##### Input material #####

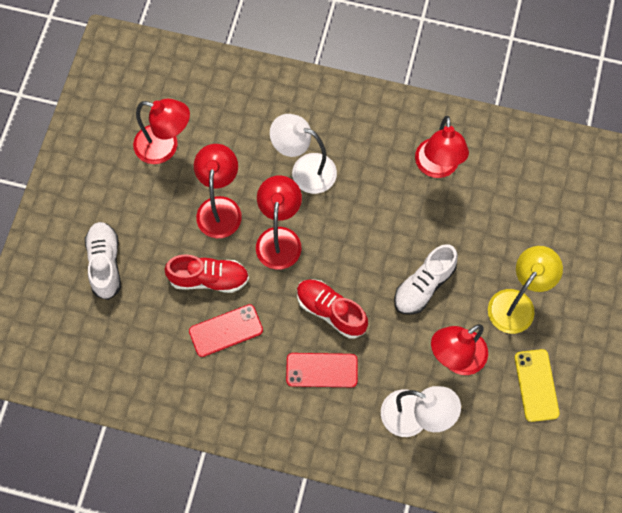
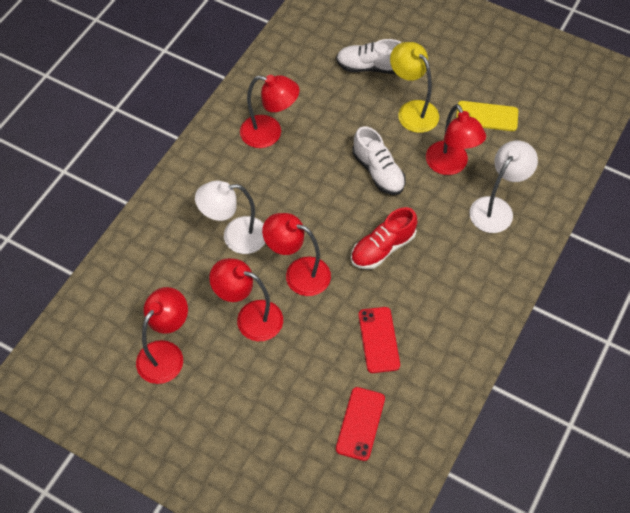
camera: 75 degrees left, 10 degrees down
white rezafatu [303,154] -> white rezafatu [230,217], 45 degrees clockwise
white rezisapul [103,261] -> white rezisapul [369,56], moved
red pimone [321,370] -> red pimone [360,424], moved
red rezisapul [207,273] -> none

#####

--- Task to carry out ---
Your task is to transcribe the line containing "red pimone [321,370]" and every line after it, through the last line of the data, exactly as written and with nothing more.

--- Task result ---
red pimone [321,370] -> red pimone [360,424], moved
red rezisapul [207,273] -> none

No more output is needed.